DATA LISTING below:

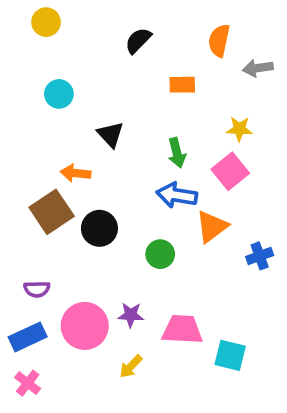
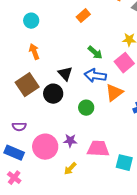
orange rectangle: (182, 85) -> (83, 16), moved, turned -40
black triangle: (110, 134) -> (65, 74), moved
green arrow: (177, 153) -> (95, 53), turned -35
orange arrow: (75, 173) -> (34, 52), moved, turned 63
blue rectangle: (28, 337) -> (14, 153), turned 48

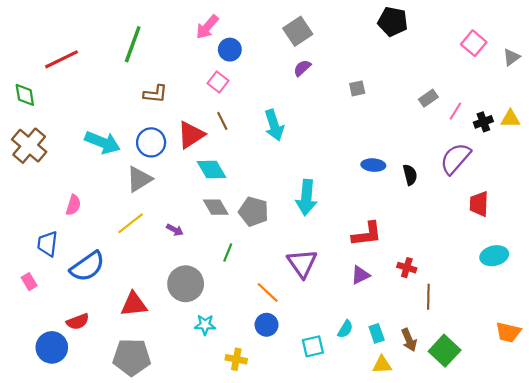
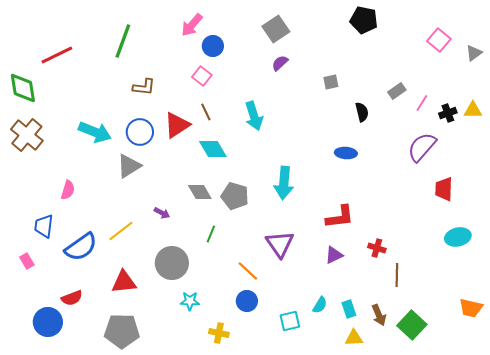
green diamond: (25, 95) -> (23, 88), size x1.4
cyan diamond: (211, 169) -> (213, 149), moved
black semicircle: (410, 175) -> (362, 112), moved
yellow line: (131, 223) -> (121, 231), moved

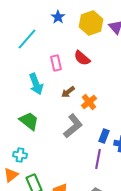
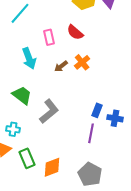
orange cross: (89, 102) -> (82, 62), moved
gray L-shape: (73, 126) -> (49, 111), moved

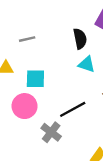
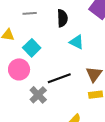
black semicircle: (80, 39) -> (62, 18), moved
cyan square: (35, 79) -> (32, 48), turned 36

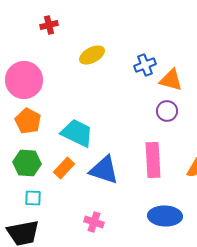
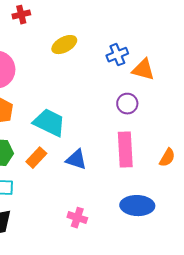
purple circle: (167, 111) -> (127, 104), moved
blue triangle: (104, 170) -> (76, 160), size x0.7
pink cross: (94, 222) -> (77, 218), moved

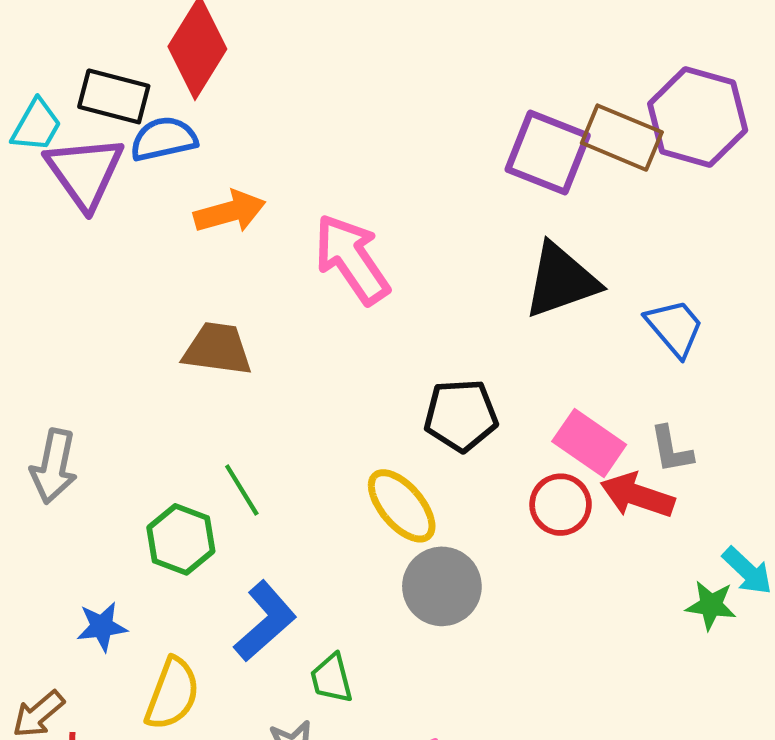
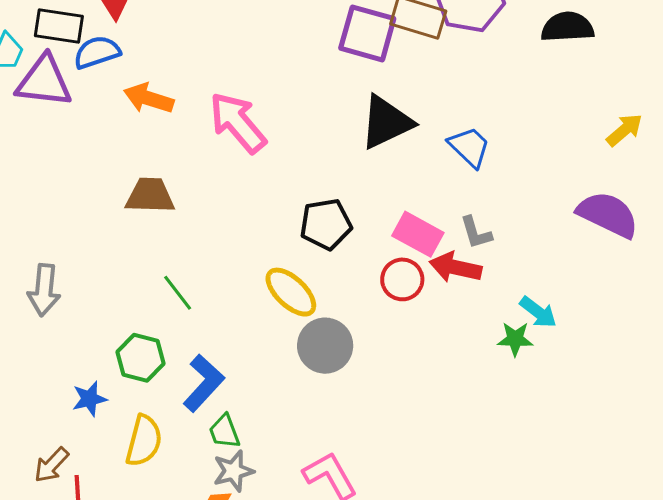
purple triangle: (85, 172) -> (44, 81), turned -42
orange arrow: (230, 212) -> (149, 98), turned -141
green hexagon: (181, 539) -> (141, 358), moved
green trapezoid: (332, 678) -> (224, 432), moved

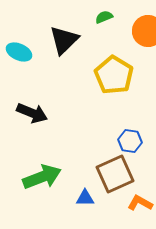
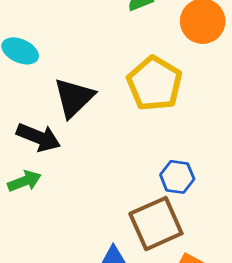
black triangle: (64, 40) -> (74, 98), moved
green arrow: (42, 177) -> (24, 181), moved, size x0.6

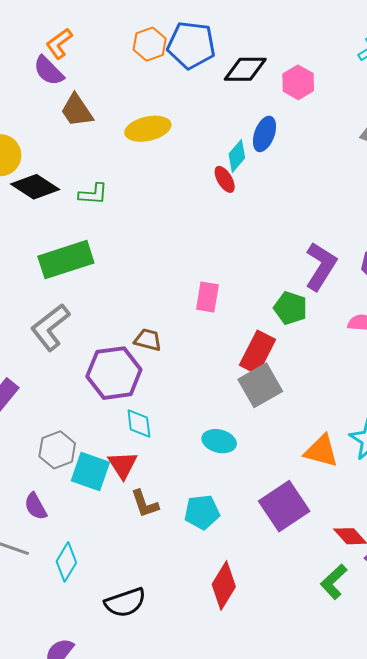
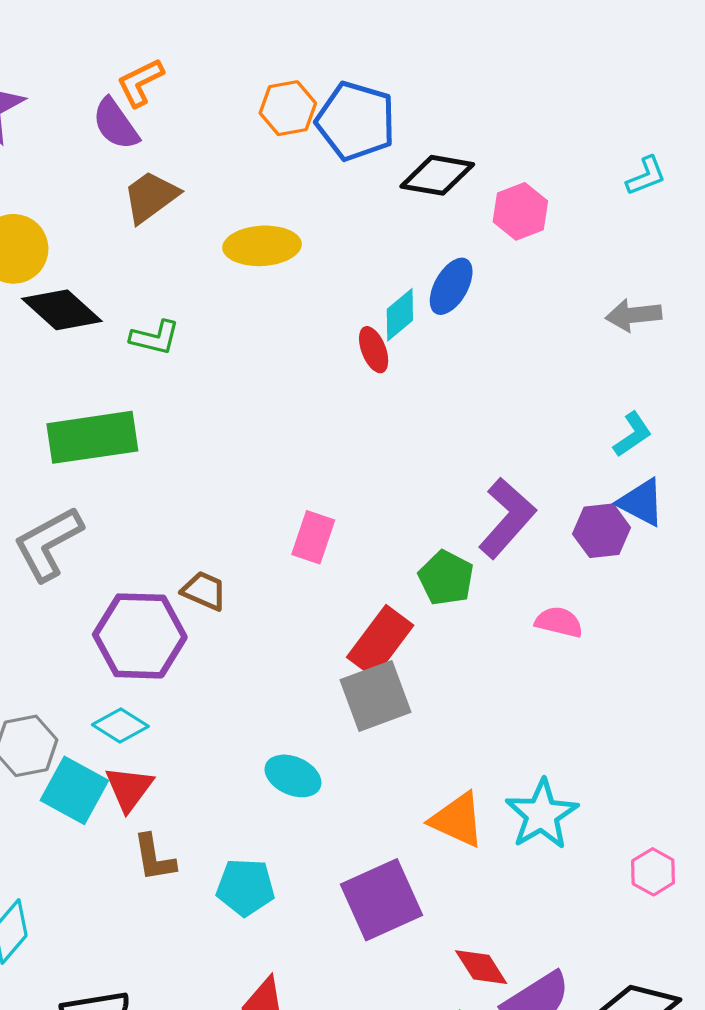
brown trapezoid: (77, 111) -> (151, 197), turned 78
cyan diamond: (139, 424) -> (120, 725), moved, turned -60

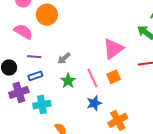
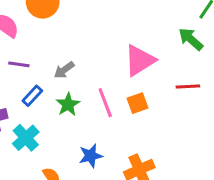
blue rectangle: (35, 76) -> (32, 96), moved, turned -32
blue star: (94, 103) -> (91, 156), moved
cyan cross: (42, 105) -> (26, 138), turned -36

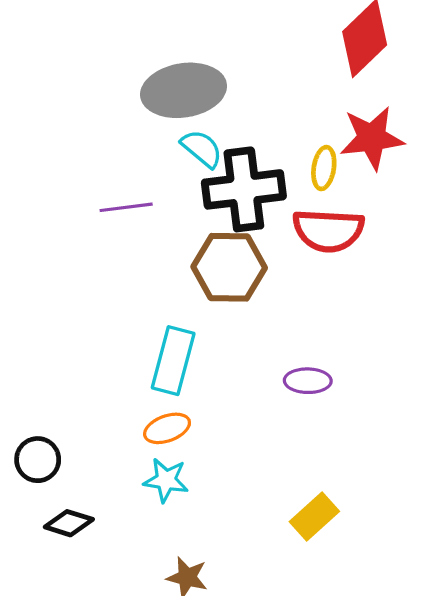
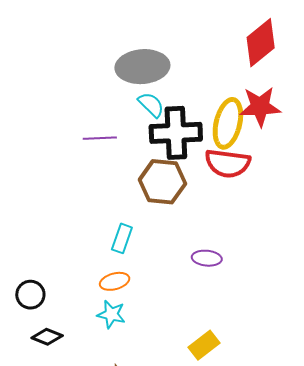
yellow ellipse: (324, 168) -> (228, 123), size x1.8
cyan rectangle: (173, 361) -> (122, 238), size x0.7

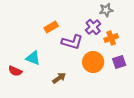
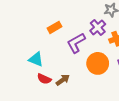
purple L-shape: (72, 42) -> (76, 43), turned 135
red semicircle: (15, 71) -> (44, 79), moved

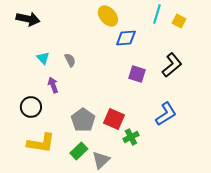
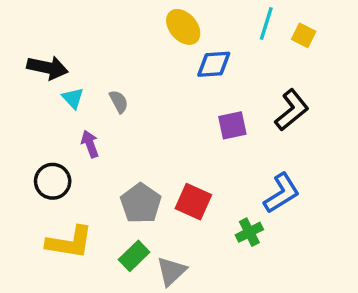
black arrow: (28, 19) -> (48, 68), moved
purple square: (137, 74) -> (232, 125), turned -30
green cross: (131, 137) -> (249, 232), moved

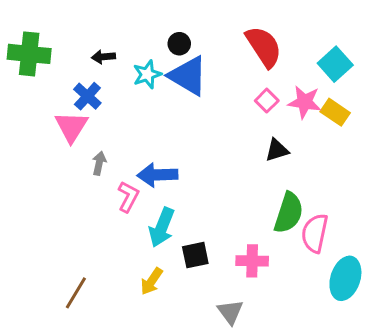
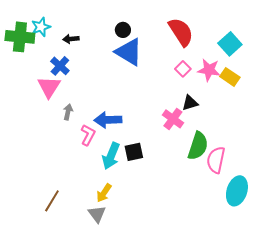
cyan star: (147, 74) -> (41, 27), moved
black square: (195, 255) -> (134, 152), moved
pink cross: (252, 261) -> (173, 119), moved, turned 35
gray triangle: (230, 312) -> (97, 214), moved

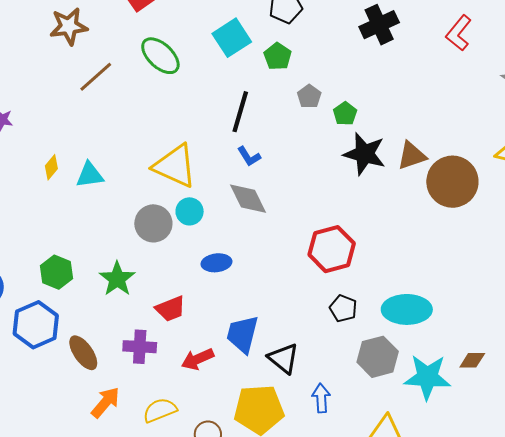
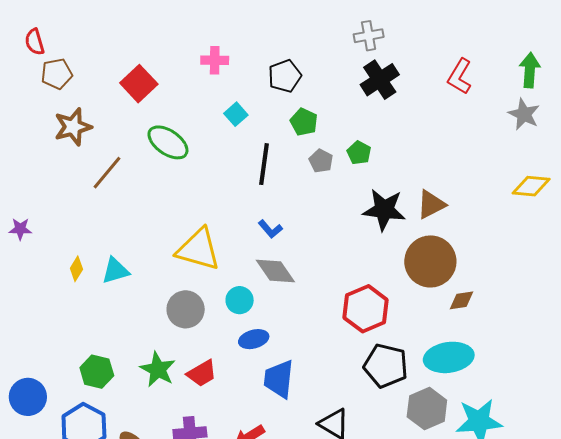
cyan square: (232, 38) -> (236, 114), size x0.6
green pentagon: (278, 56) -> (304, 122), moved
black line: (240, 112) -> (264, 164), moved
green pentagon: (345, 114) -> (359, 153), moved
brown circle: (452, 182) -> (430, 261), moved
cyan circle: (190, 211) -> (240, 300), moved
black pentagon: (343, 308) -> (386, 366), size x1.6
red trapezoid: (170, 309) -> (202, 373), moved
blue trapezoid: (243, 334) -> (279, 379), moved
brown diamond: (472, 360) -> (462, 300), moved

End of DATA LISTING.

### WORK REQUEST:
Return the material from the line containing "blue rectangle: (35, 76)" through the line containing "cyan rectangle: (173, 361)", exactly and in full, but without its pictures.

### ANSWER BOX:
blue rectangle: (35, 76) -> (32, 96), moved, turned -32
blue star: (94, 103) -> (91, 156), moved
cyan cross: (42, 105) -> (26, 138), turned -36

yellow ellipse: (324, 168) -> (228, 123), size x1.8
cyan rectangle: (173, 361) -> (122, 238), size x0.7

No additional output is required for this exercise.